— begin —

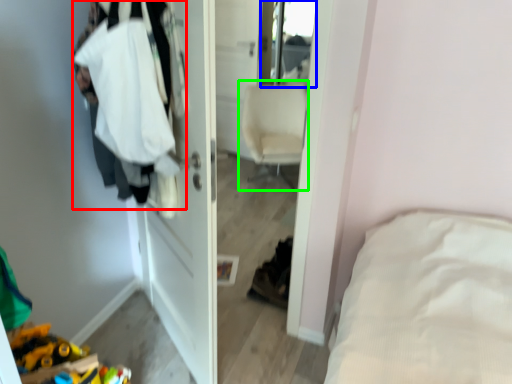
Question: Estimate the real-world distances between objects in this image. Which object is farther from clothing (highlighted by a red box), mirror (highlighted by a blue box) or chair (highlighted by a green box)?

Choices:
 (A) mirror
 (B) chair

Answer: (A)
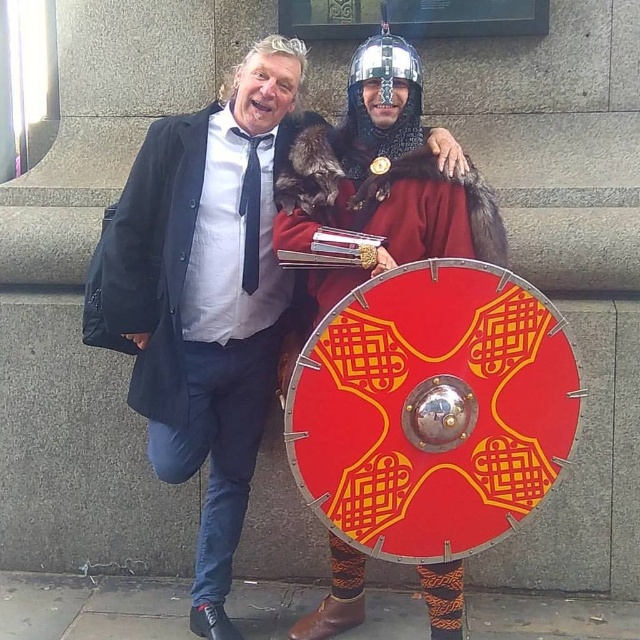
Can you confirm if matte red shield at center is smaller than shiny silver helmet at center?

No.

Is matte red shield at center wider than shiny silver helmet at center?

Yes.

I want to click on matte red shield at center, so click(x=204, y=296).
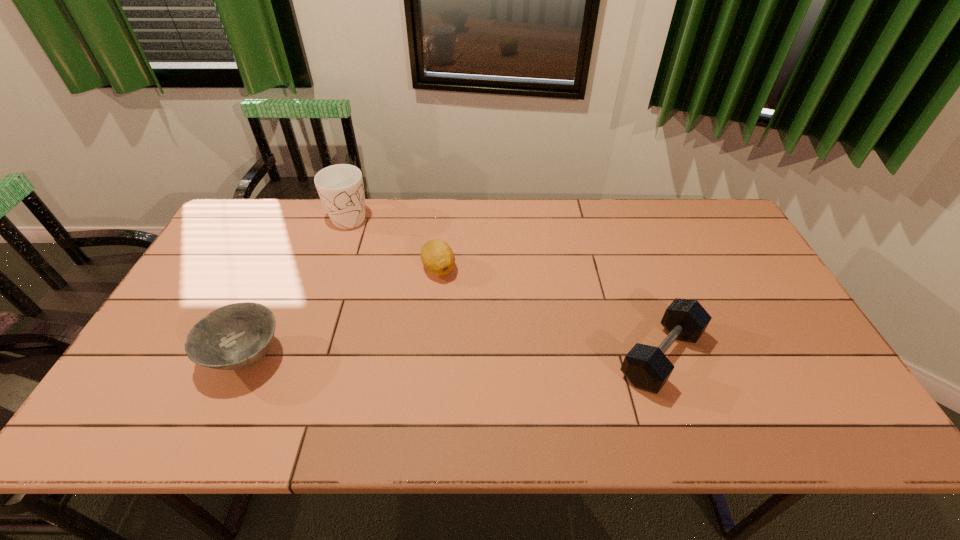
The height and width of the screenshot is (540, 960). Find the location of `bowl`. bowl is located at coordinates (236, 336).

Locate an element on the screen. This screenshot has width=960, height=540. the rightmost object is located at coordinates (646, 367).

The image size is (960, 540). In order to click on lemon in this screenshot , I will do `click(437, 256)`.

Identify the location of the third object from left to right. (437, 256).

Where is `the farthest object`? The width and height of the screenshot is (960, 540). the farthest object is located at coordinates (340, 187).

In order to click on mug in this screenshot , I will do `click(340, 187)`.

The height and width of the screenshot is (540, 960). I want to click on vacant space located 0.200m on the back of the bowl, so click(283, 274).

The image size is (960, 540). What are the coordinates of `free region located on the left of the dumbbell` in the screenshot? It's located at (561, 356).

Locate an element on the screen. Image resolution: width=960 pixels, height=540 pixels. vacant space situated at the stem end of the second farthest object is located at coordinates (435, 391).

Locate an element on the screen. vacant space located at the stem end of the second farthest object is located at coordinates (436, 359).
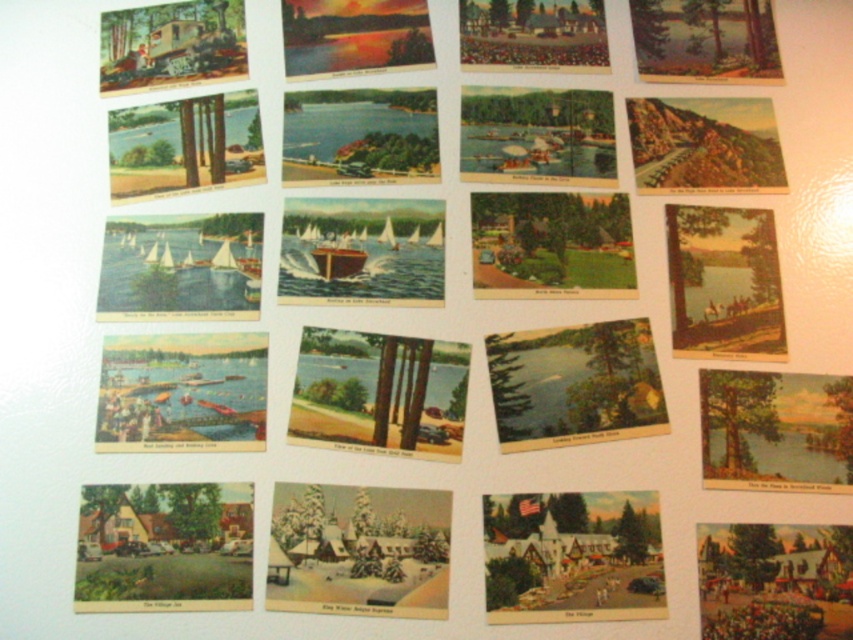
In the scene shown: Is snow-covered trees at center wider than matte paper boat at center?

Indeed, snow-covered trees at center has a greater width compared to matte paper boat at center.

Does point (276, 508) come in front of point (247, 376)?

Yes, point (276, 508) is in front of point (247, 376).

Locate an element on the screen. snow-covered trees at center is located at coordinates (358, 550).

Is the position of wooden boat at center more distant than that of matte orange sky at upper center?

No.

Is point (424, 209) closer to viewer compared to point (293, 1)?

Yes, point (424, 209) is in front of point (293, 1).

This screenshot has height=640, width=853. Describe the element at coordinates (361, 252) in the screenshot. I see `wooden boat at center` at that location.

This screenshot has height=640, width=853. I want to click on wooden boat at center, so click(x=361, y=252).

Can you confirm if matte brown tree at upper right is positioned to the left of matte orange sky at upper center?

No, matte brown tree at upper right is not to the left of matte orange sky at upper center.

Which of these two, matte brown tree at upper right or matte orange sky at upper center, stands taller?

With more height is matte brown tree at upper right.

Which is in front, point (728, 16) or point (286, 12)?

Positioned in front is point (286, 12).

This screenshot has height=640, width=853. In order to click on matte brown tree at upper right in this screenshot , I will do `click(705, 40)`.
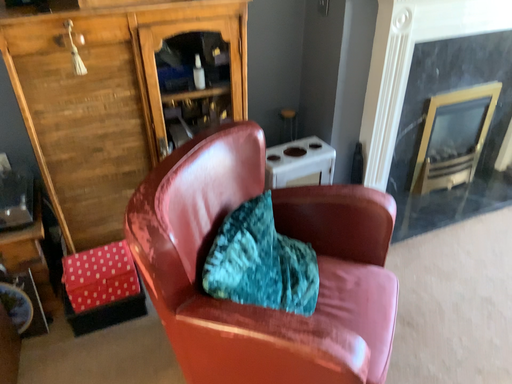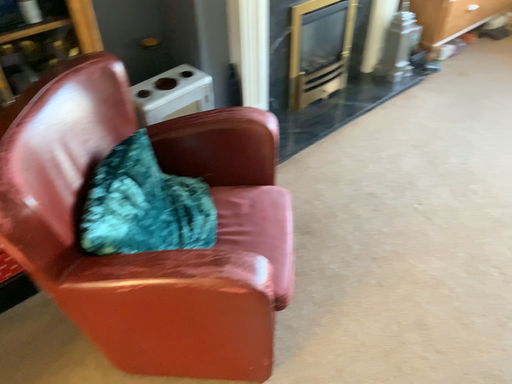
Question: How did the camera likely rotate when shooting the video?

Choices:
 (A) rotated downward
 (B) rotated upward

Answer: (A)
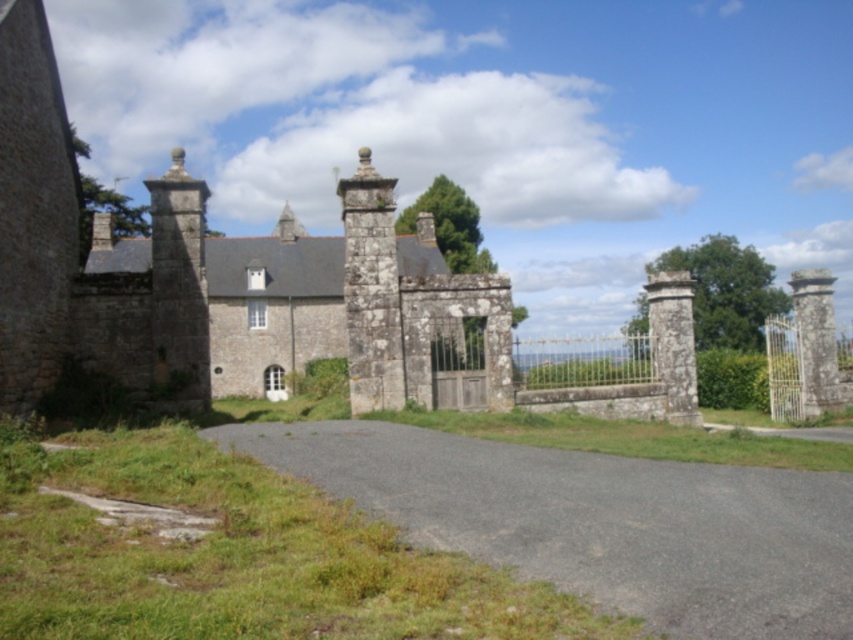
Question: Considering the real-world distances, which object is farthest from the gray asphalt driveway at center?

Choices:
 (A) gray stone pillar at right
 (B) wooden gate at center
 (C) gray stone pillar at center
 (D) stone column at right

Answer: (A)

Question: Which point is closer to the camera?

Choices:
 (A) wooden gate at center
 (B) gray stone pillar at center
 (C) stone column at right
 (D) gray stone pillar at right

Answer: (B)

Question: Is gray asphalt driveway at center positioned in front of stone column at right?

Choices:
 (A) yes
 (B) no

Answer: (A)

Question: Which object appears closest to the camera in this image?

Choices:
 (A) stone column at right
 (B) gray stone pillar at right

Answer: (A)

Question: Can you confirm if gray asphalt driveway at center is positioned above stone column at right?

Choices:
 (A) no
 (B) yes

Answer: (A)

Question: Does gray asphalt driveway at center appear under gray stone pillar at right?

Choices:
 (A) no
 (B) yes

Answer: (B)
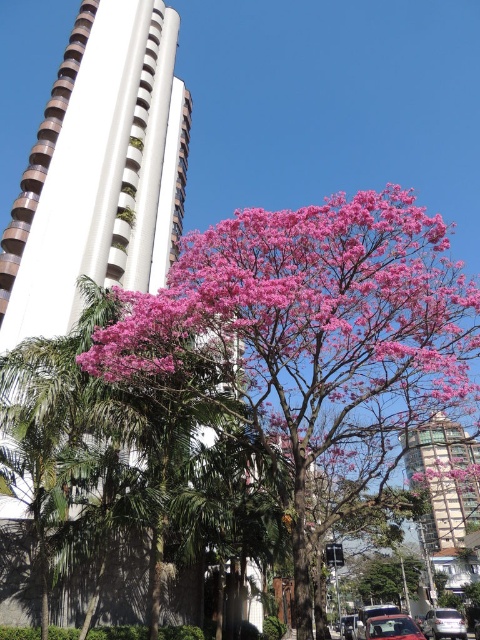
Question: Estimate the real-world distances between objects in this image. Which object is closer to the white glossy car at lower right?

Choices:
 (A) metallic glass building at right
 (B) shiny red car at center
 (C) pink matte flower at center

Answer: (B)

Question: Is the position of pink fluffy tree at center less distant than that of shiny red car at center?

Choices:
 (A) no
 (B) yes

Answer: (B)

Question: Does pink matte flower at center appear on the left side of shiny red car at center?

Choices:
 (A) yes
 (B) no

Answer: (B)

Question: Which point is closer to the camera?

Choices:
 (A) (448, 474)
 (B) (430, 493)

Answer: (A)

Question: Considering the relative positions of pink matte flower at center and shiny red car at center in the image provided, where is pink matte flower at center located with respect to shiny red car at center?

Choices:
 (A) right
 (B) left

Answer: (A)

Question: Which of the following is the farthest from the observer?

Choices:
 (A) (398, 628)
 (B) (457, 547)
 (C) (448, 464)

Answer: (B)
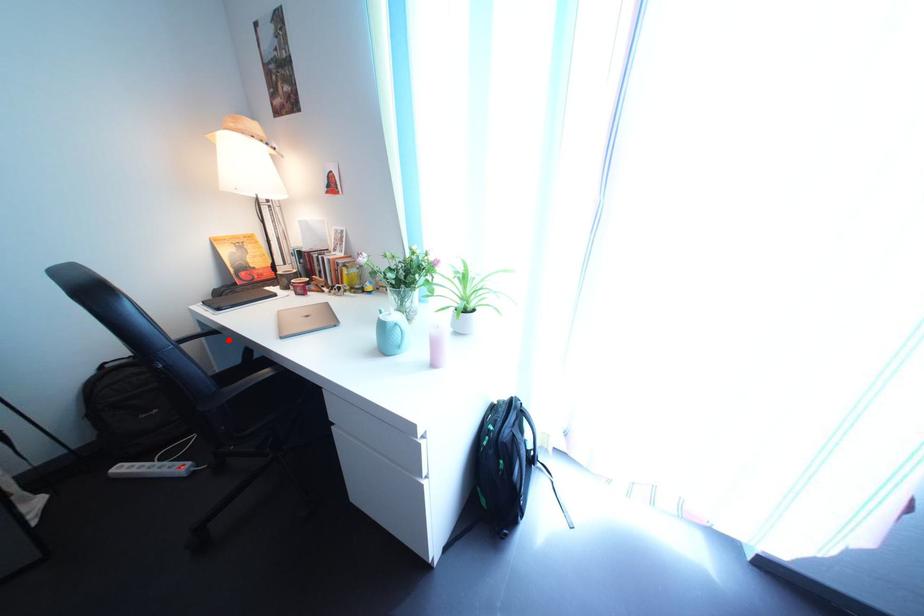
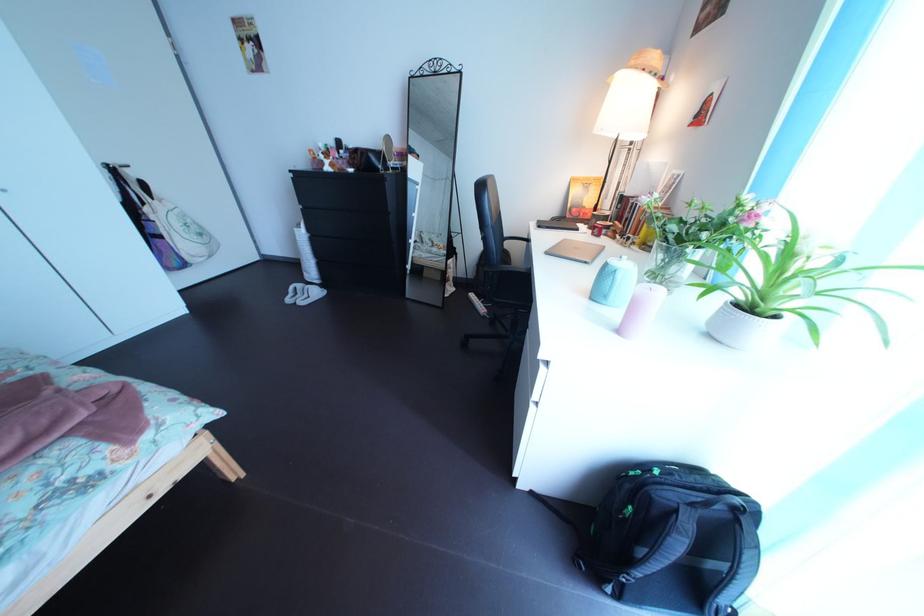
Where in the second image is the point corresponding to the highlighted location from the first image?

(541, 248)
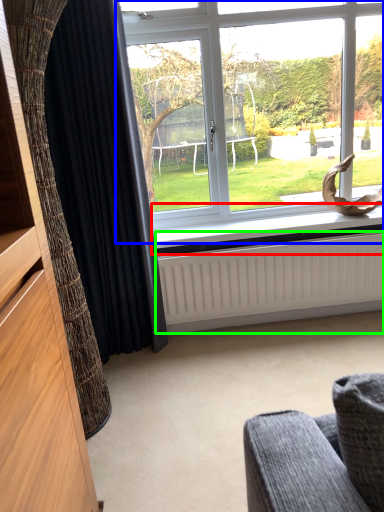
Question: Which object is the closest to the window sill (highlighted by a red box)? Choose among these: window (highlighted by a blue box) or radiator (highlighted by a green box).

Choices:
 (A) window
 (B) radiator

Answer: (B)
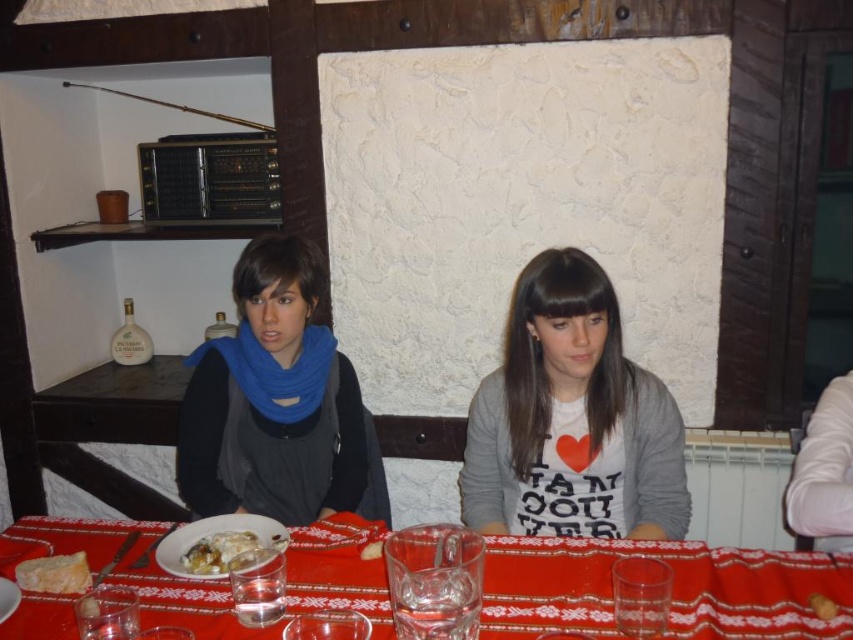
Is blue scarf at center above white glossy plate at center?

Yes.

Where is `blue scarf at center`? This screenshot has width=853, height=640. blue scarf at center is located at coordinates (271, 401).

Which is in front, point (366, 476) or point (258, 532)?

Point (258, 532) is in front.

The image size is (853, 640). I want to click on blue scarf at center, so click(271, 401).

Can you confirm if red fabric tablecloth at center is bigger than white glossy plate at center?

Correct, red fabric tablecloth at center is larger in size than white glossy plate at center.

Between point (700, 566) and point (173, 566), which one is positioned in front?

Point (700, 566) is more forward.

The height and width of the screenshot is (640, 853). I want to click on red fabric tablecloth at center, so point(672,589).

Which is below, white crumbly cheese at lower left or white creamy food at center?

white crumbly cheese at lower left

Based on the photo, is white crumbly cheese at lower left shorter than white creamy food at center?

In fact, white crumbly cheese at lower left may be taller than white creamy food at center.

Which is in front, point (49, 582) or point (242, 536)?

Point (49, 582) is in front.

Locate an element on the screen. The height and width of the screenshot is (640, 853). white crumbly cheese at lower left is located at coordinates (54, 573).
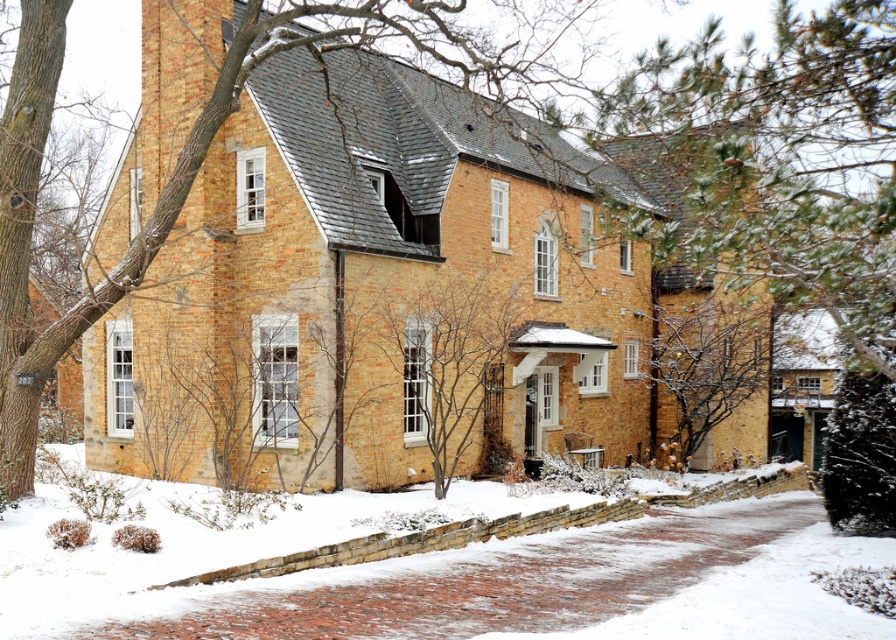
Question: Which point is farther to the camera?

Choices:
 (A) (419, 358)
 (B) (498, 634)

Answer: (A)

Question: Which object appears farthest from the camera in this image?

Choices:
 (A) white powdery snow at lower center
 (B) bare branches at center

Answer: (B)

Question: Is white powdery snow at lower center to the left of bare branches at center from the viewer's perspective?

Choices:
 (A) no
 (B) yes

Answer: (A)

Question: Observing the image, what is the correct spatial positioning of white powdery snow at lower center in reference to bare branches at center?

Choices:
 (A) below
 (B) above

Answer: (A)

Question: Is white powdery snow at lower center bigger than bare branches at center?

Choices:
 (A) yes
 (B) no

Answer: (A)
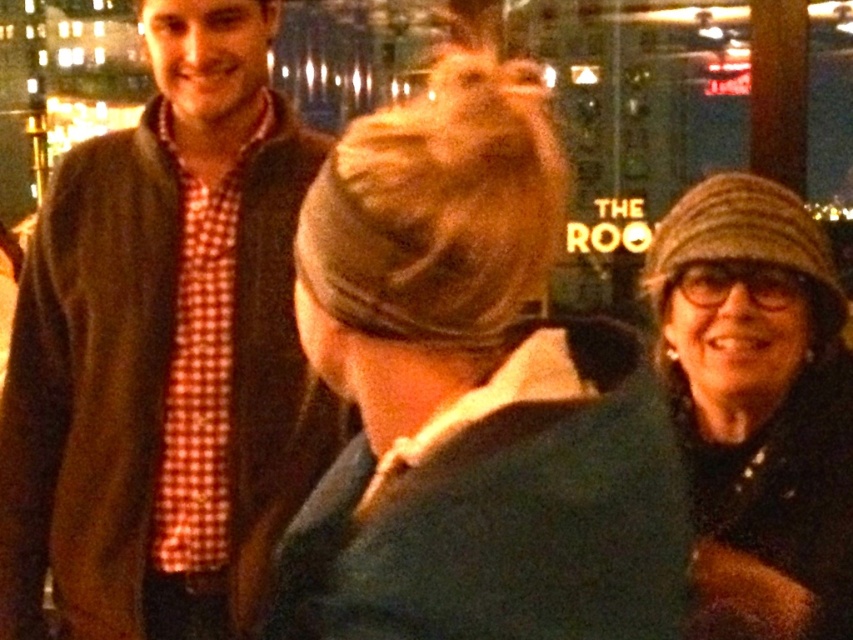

— end —

GIVEN TASK:
Identify every line in the records that contains the word "pink" and copy each such line in full. Case counts.

TASK RESULT:
 (C) pink matte flower at center
Question: Is the position of pink fluffy tree at center less distant than that of shiny red car at center?
Question: Does pink matte flower at center appear on the left side of shiny red car at center?
Question: Considering the relative positions of pink matte flower at center and shiny red car at center in the image provided, where is pink matte flower at center located with respect to shiny red car at center?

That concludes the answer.